◆ **Data**:

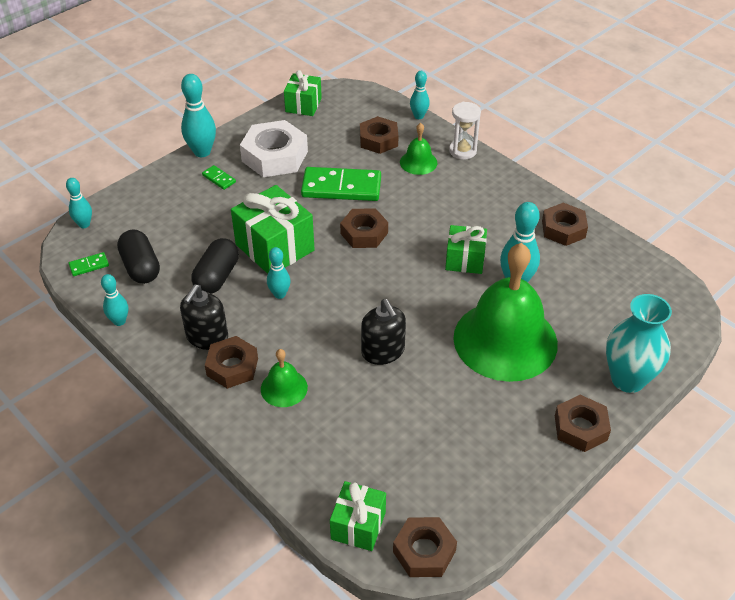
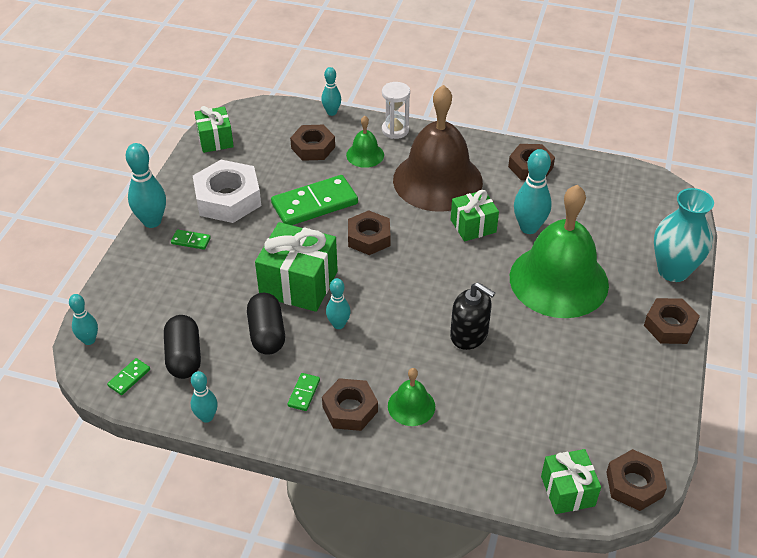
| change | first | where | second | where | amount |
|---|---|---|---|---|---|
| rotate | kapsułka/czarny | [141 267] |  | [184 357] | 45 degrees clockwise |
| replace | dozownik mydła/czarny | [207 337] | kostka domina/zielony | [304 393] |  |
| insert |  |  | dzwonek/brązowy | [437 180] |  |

◆ **Task directions**: Could you copy every line from the records that has "czarny" in it?

◆ **Answer to the problem**:
| rotate | kapsułka/czarny | [141 267] |  | [184 357] | 45 degrees clockwise |
| replace | dozownik mydła/czarny | [207 337] | kostka domina/zielony | [304 393] |  |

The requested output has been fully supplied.